(What the task asks): A verbatim copy of the data is wanted, minus any picture in it.

(Data for review):
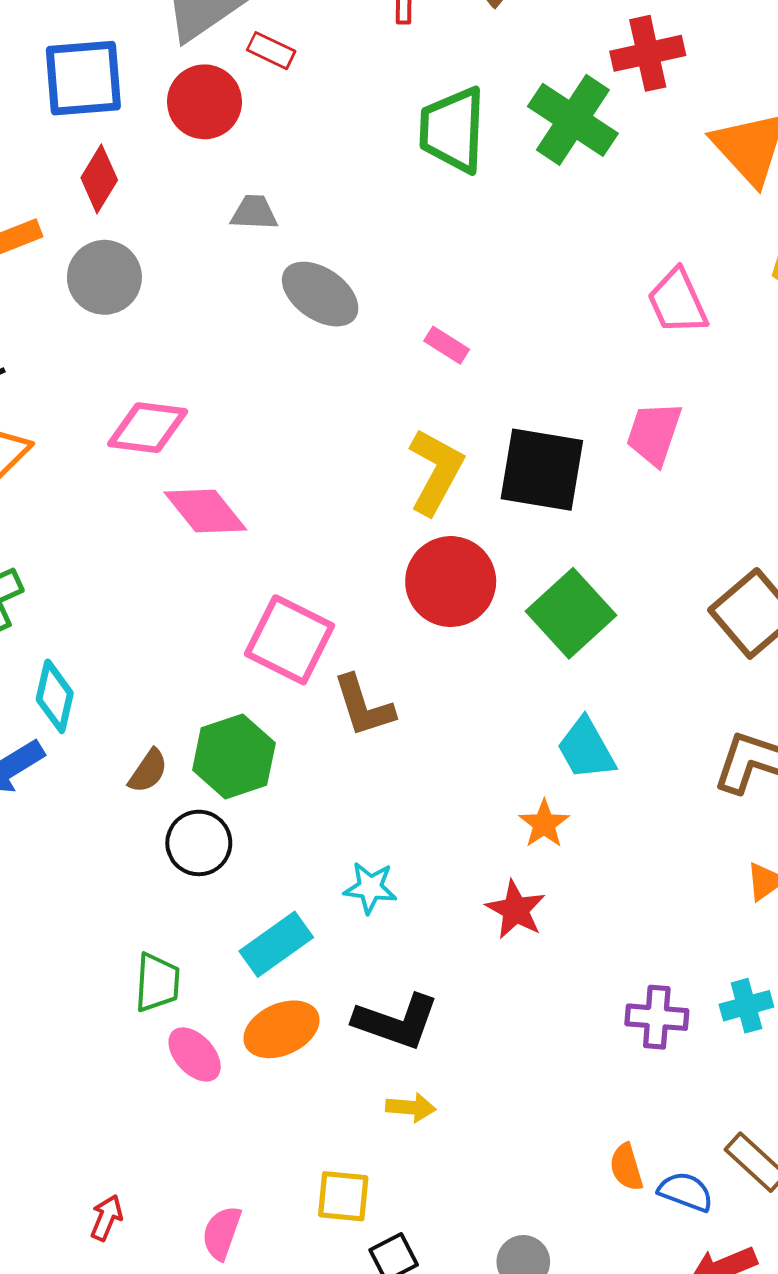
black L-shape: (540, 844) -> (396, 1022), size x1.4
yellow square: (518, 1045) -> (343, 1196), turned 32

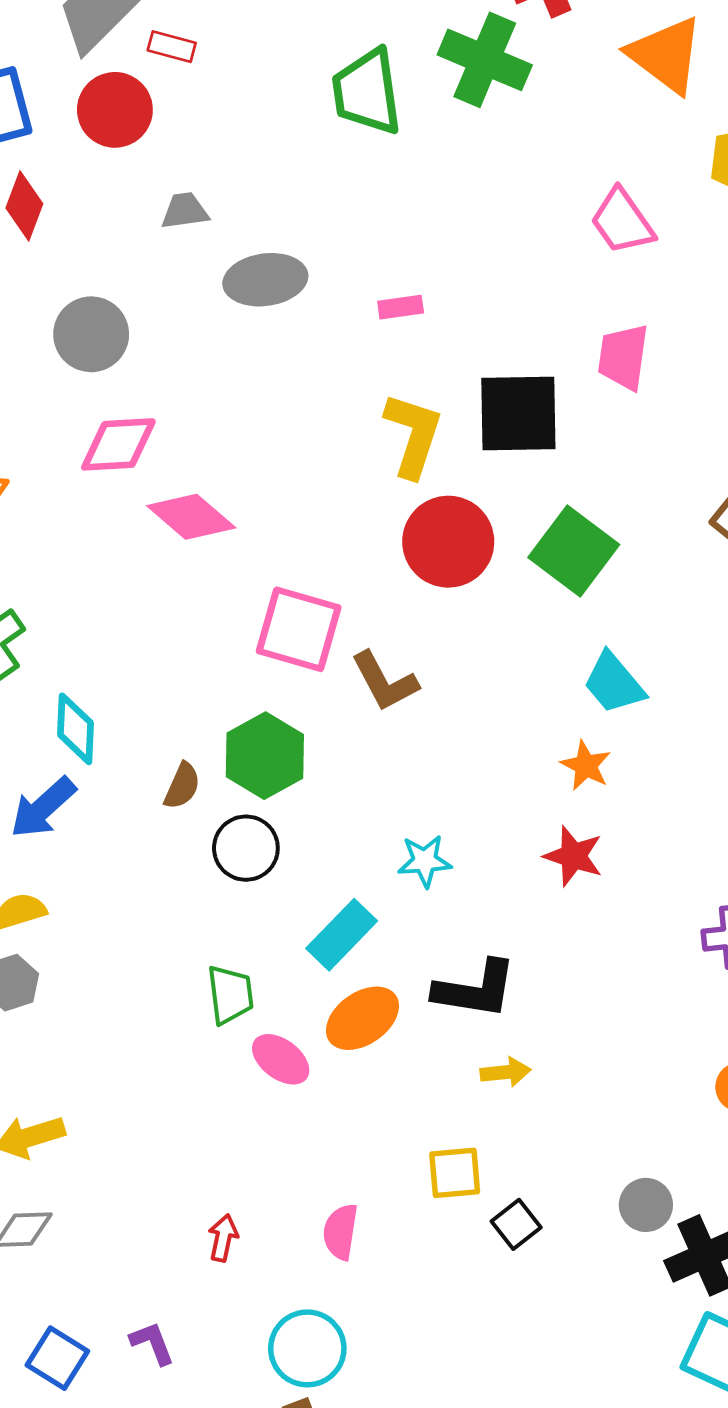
gray circle: (104, 277) -> (91, 334), moved
gray ellipse: (320, 294) -> (265, 280), turned -32
pink rectangle: (447, 345) -> (401, 307), turned -30

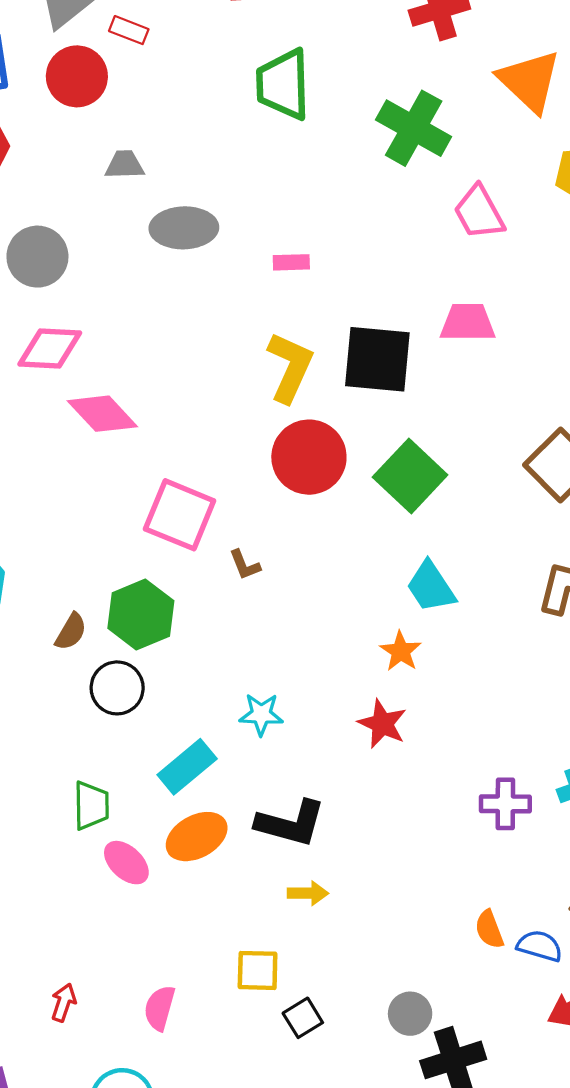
green cross: (485, 60) -> (414, 128), moved
pink trapezoid: (623, 357) -> (468, 323), turned 76
brown L-shape: (385, 681) -> (245, 565), size x0.6

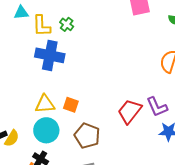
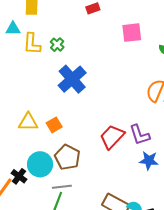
blue cross: (50, 55) -> (72, 79), moved, turned 32
orange square: (71, 105) -> (54, 125), turned 35
cyan circle: (46, 130) -> (40, 164), moved

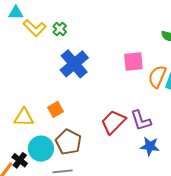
pink square: (132, 33) -> (133, 61), moved
yellow L-shape: (32, 44) -> (35, 28), turned -50
yellow triangle: (28, 122) -> (24, 117), moved

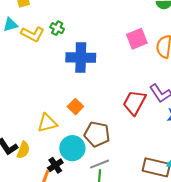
blue cross: (74, 64) -> (81, 58), turned -32
black cross: (20, 160) -> (55, 165), turned 35

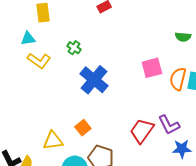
yellow L-shape: (33, 34) -> (39, 61), moved
blue cross: (81, 58) -> (94, 80), turned 32

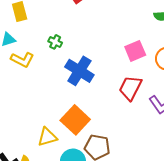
orange square: (83, 128) -> (75, 120), size x1.8
red trapezoid: (142, 131) -> (130, 88), moved

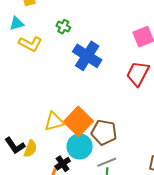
orange square: (75, 120) -> (78, 121), moved

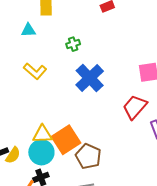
green cross: (63, 27) -> (73, 44), turned 32
yellow L-shape: (30, 44) -> (35, 71), moved
cyan circle: (80, 146) -> (41, 152), moved

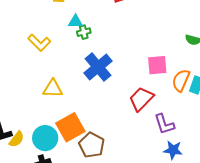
cyan triangle: (28, 30) -> (75, 22), moved
yellow L-shape: (35, 71) -> (39, 43), moved
yellow triangle: (42, 134) -> (53, 89), moved

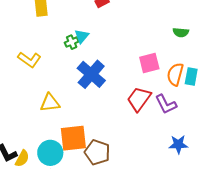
cyan triangle: (75, 22) -> (82, 36), moved, turned -42
purple L-shape: (164, 124) -> (166, 104), moved
orange square: (70, 127) -> (73, 138), turned 32

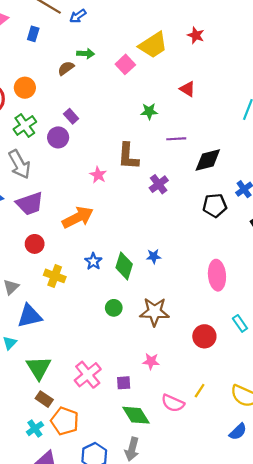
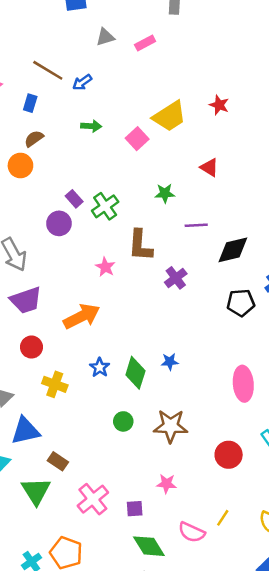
brown semicircle: (66, 68) -> (34, 139), moved
green cross: (25, 126) -> (105, 206), moved
brown rectangle: (44, 399) -> (58, 461), moved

(Task answer):
black L-shape: (540, 844) -> (396, 1022), size x1.4
yellow square: (518, 1045) -> (343, 1196), turned 32

gray circle: (104, 277) -> (91, 334), moved
gray ellipse: (320, 294) -> (265, 280), turned -32
pink rectangle: (447, 345) -> (401, 307), turned -30

green cross: (485, 60) -> (414, 128), moved
pink trapezoid: (623, 357) -> (468, 323), turned 76
brown L-shape: (385, 681) -> (245, 565), size x0.6

blue cross: (50, 55) -> (72, 79), moved, turned 32
orange square: (71, 105) -> (54, 125), turned 35
cyan circle: (46, 130) -> (40, 164), moved

pink square: (132, 33) -> (133, 61), moved
yellow L-shape: (32, 44) -> (35, 28), turned -50
yellow triangle: (28, 122) -> (24, 117), moved

blue cross: (74, 64) -> (81, 58), turned -32
black cross: (20, 160) -> (55, 165), turned 35

yellow L-shape: (33, 34) -> (39, 61), moved
blue cross: (81, 58) -> (94, 80), turned 32

orange square: (83, 128) -> (75, 120), size x1.8
red trapezoid: (142, 131) -> (130, 88), moved

orange square: (75, 120) -> (78, 121), moved

green cross: (63, 27) -> (73, 44), turned 32
yellow L-shape: (30, 44) -> (35, 71), moved
cyan circle: (80, 146) -> (41, 152), moved

cyan triangle: (28, 30) -> (75, 22), moved
yellow L-shape: (35, 71) -> (39, 43), moved
yellow triangle: (42, 134) -> (53, 89), moved

cyan triangle: (75, 22) -> (82, 36), moved, turned -42
purple L-shape: (164, 124) -> (166, 104), moved
orange square: (70, 127) -> (73, 138), turned 32

brown semicircle: (66, 68) -> (34, 139), moved
green cross: (25, 126) -> (105, 206), moved
brown rectangle: (44, 399) -> (58, 461), moved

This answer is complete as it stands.